◆ Given entries

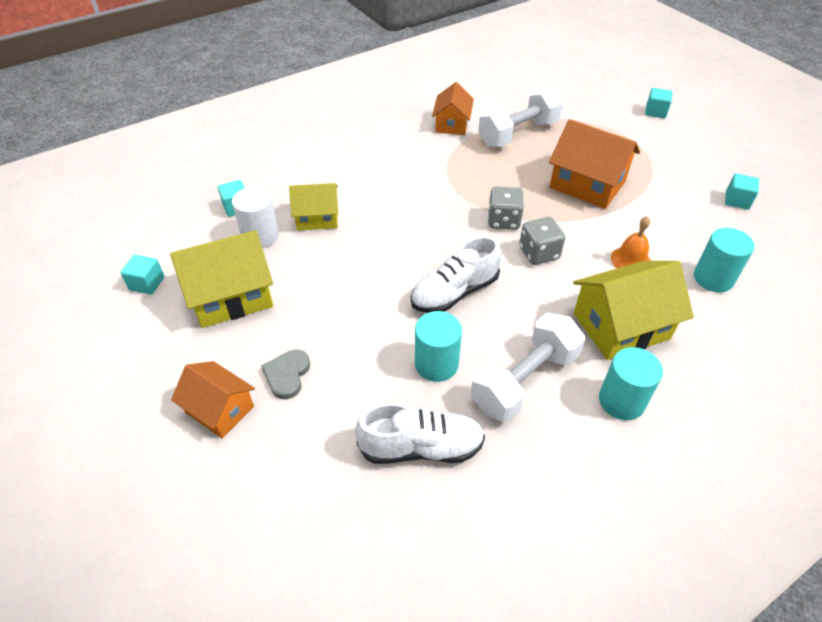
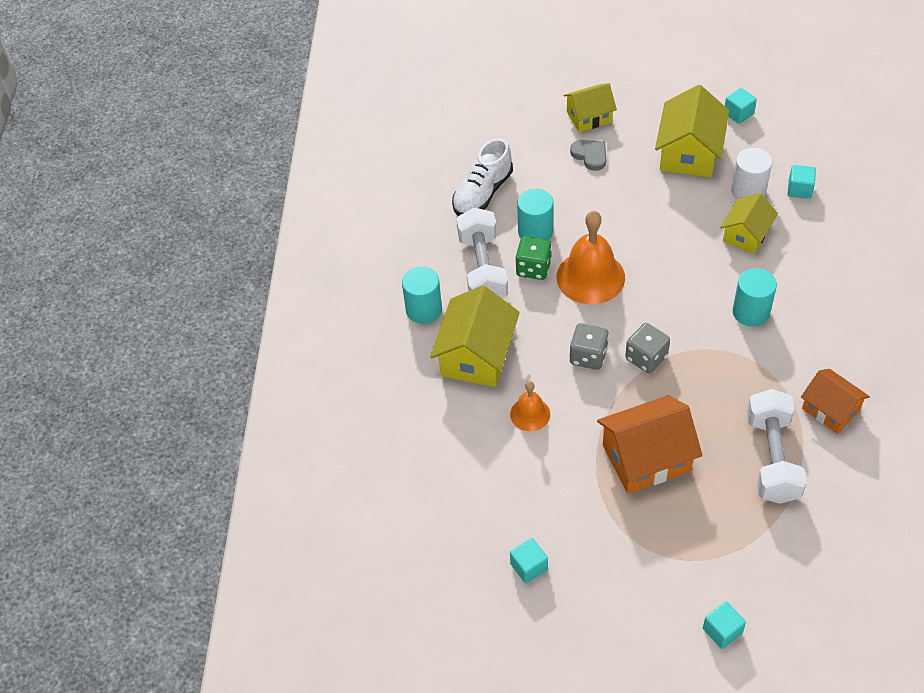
camera: 130 degrees right, 5 degrees up
(220, 409) = (589, 117): orange house -> yellow house
(454, 292) = (590, 277): white shoe -> orange bell
(483, 339) = (533, 268): none -> green dice
(713, 278) = (465, 456): turquoise cylinder -> turquoise cylinder (751, 312)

◆ What you are asked to do
Check each line above for the string "orange" and copy every line that has it.

◆ Answer for the task
(220, 409) = (589, 117): orange house -> yellow house
(454, 292) = (590, 277): white shoe -> orange bell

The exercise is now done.